**Problem:** Copy out every entry, keeping each character the same.

Before-and-after object lists
+ + + + +
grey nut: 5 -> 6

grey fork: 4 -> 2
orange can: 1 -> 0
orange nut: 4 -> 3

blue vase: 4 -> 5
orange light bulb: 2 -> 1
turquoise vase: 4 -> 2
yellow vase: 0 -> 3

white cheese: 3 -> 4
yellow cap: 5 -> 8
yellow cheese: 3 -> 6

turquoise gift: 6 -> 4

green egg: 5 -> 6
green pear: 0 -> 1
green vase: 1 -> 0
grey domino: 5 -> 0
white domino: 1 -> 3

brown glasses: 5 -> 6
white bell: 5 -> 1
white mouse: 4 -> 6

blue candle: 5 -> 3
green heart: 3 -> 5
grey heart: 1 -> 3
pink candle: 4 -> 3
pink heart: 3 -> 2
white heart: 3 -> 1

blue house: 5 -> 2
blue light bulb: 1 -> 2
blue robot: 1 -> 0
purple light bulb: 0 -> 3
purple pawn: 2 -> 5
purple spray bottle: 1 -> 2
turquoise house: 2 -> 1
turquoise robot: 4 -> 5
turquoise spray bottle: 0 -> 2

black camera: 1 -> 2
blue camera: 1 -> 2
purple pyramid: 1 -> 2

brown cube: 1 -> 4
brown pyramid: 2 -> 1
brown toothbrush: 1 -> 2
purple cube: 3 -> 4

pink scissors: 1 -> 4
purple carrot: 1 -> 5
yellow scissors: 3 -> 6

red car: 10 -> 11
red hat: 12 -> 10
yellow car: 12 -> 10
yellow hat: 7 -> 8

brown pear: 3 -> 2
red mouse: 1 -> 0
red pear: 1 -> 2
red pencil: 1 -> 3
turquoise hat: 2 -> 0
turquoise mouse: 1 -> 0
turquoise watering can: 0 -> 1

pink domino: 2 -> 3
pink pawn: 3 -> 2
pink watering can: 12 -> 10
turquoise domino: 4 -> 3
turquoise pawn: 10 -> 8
+ + + + +
**Result:**
grey nut: 5 -> 6

grey fork: 4 -> 2
orange can: 1 -> 0
orange nut: 4 -> 3

blue vase: 4 -> 5
orange light bulb: 2 -> 1
turquoise vase: 4 -> 2
yellow vase: 0 -> 3

white cheese: 3 -> 4
yellow cap: 5 -> 8
yellow cheese: 3 -> 6

turquoise gift: 6 -> 4

green egg: 5 -> 6
green pear: 0 -> 1
green vase: 1 -> 0
grey domino: 5 -> 0
white domino: 1 -> 3

brown glasses: 5 -> 6
white bell: 5 -> 1
white mouse: 4 -> 6

blue candle: 5 -> 3
green heart: 3 -> 5
grey heart: 1 -> 3
pink candle: 4 -> 3
pink heart: 3 -> 2
white heart: 3 -> 1

blue house: 5 -> 2
blue light bulb: 1 -> 2
blue robot: 1 -> 0
purple light bulb: 0 -> 3
purple pawn: 2 -> 5
purple spray bottle: 1 -> 2
turquoise house: 2 -> 1
turquoise robot: 4 -> 5
turquoise spray bottle: 0 -> 2

black camera: 1 -> 2
blue camera: 1 -> 2
purple pyramid: 1 -> 2

brown cube: 1 -> 4
brown pyramid: 2 -> 1
brown toothbrush: 1 -> 2
purple cube: 3 -> 4

pink scissors: 1 -> 4
purple carrot: 1 -> 5
yellow scissors: 3 -> 6

red car: 10 -> 11
red hat: 12 -> 10
yellow car: 12 -> 10
yellow hat: 7 -> 8

brown pear: 3 -> 2
red mouse: 1 -> 0
red pear: 1 -> 2
red pencil: 1 -> 3
turquoise hat: 2 -> 0
turquoise mouse: 1 -> 0
turquoise watering can: 0 -> 1

pink domino: 2 -> 3
pink pawn: 3 -> 2
pink watering can: 12 -> 10
turquoise domino: 4 -> 3
turquoise pawn: 10 -> 8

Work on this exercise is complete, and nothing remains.